━━ Provided material ━━

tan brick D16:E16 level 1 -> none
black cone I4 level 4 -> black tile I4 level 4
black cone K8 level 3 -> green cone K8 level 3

━━━
━━ Provided material ━━

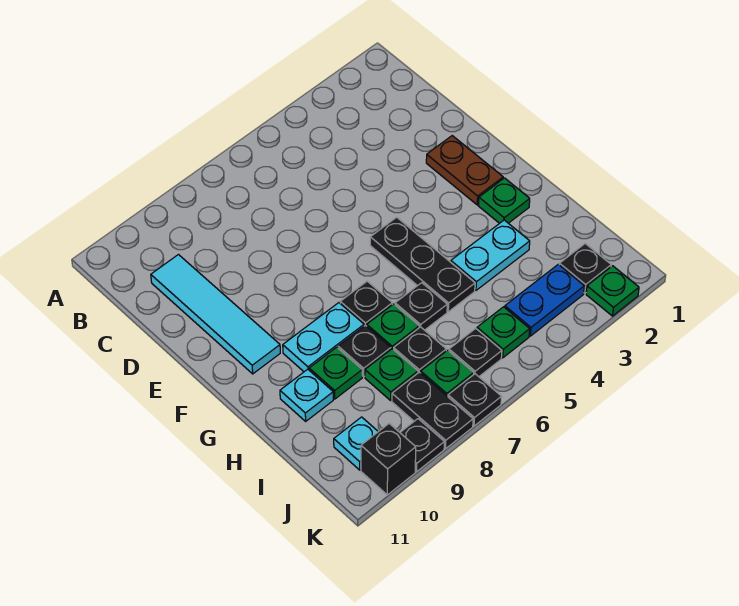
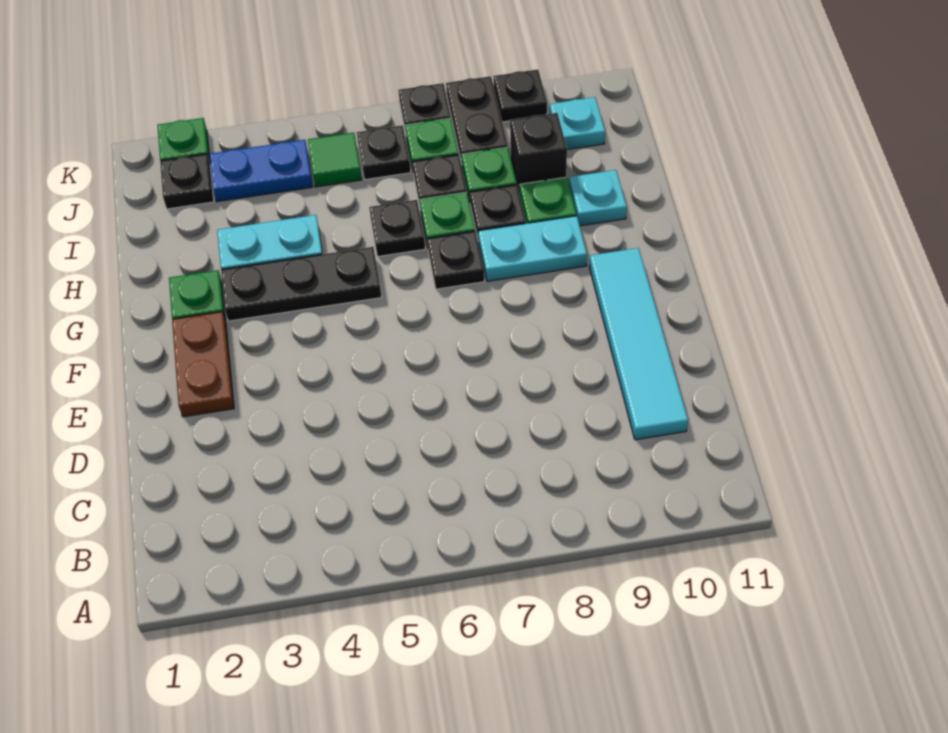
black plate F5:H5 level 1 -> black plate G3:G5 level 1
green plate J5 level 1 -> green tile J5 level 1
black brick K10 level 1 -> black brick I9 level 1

━━━

### Exercise requirements:
Reproduce word for word the material above, starting with the line that has "tan brick D16:E16 level 1 -> none" and stopping after the line that has "black cone K8".

### Response to this task:
tan brick D16:E16 level 1 -> none
black cone I4 level 4 -> black tile I4 level 4
black cone K8 level 3 -> green cone K8 level 3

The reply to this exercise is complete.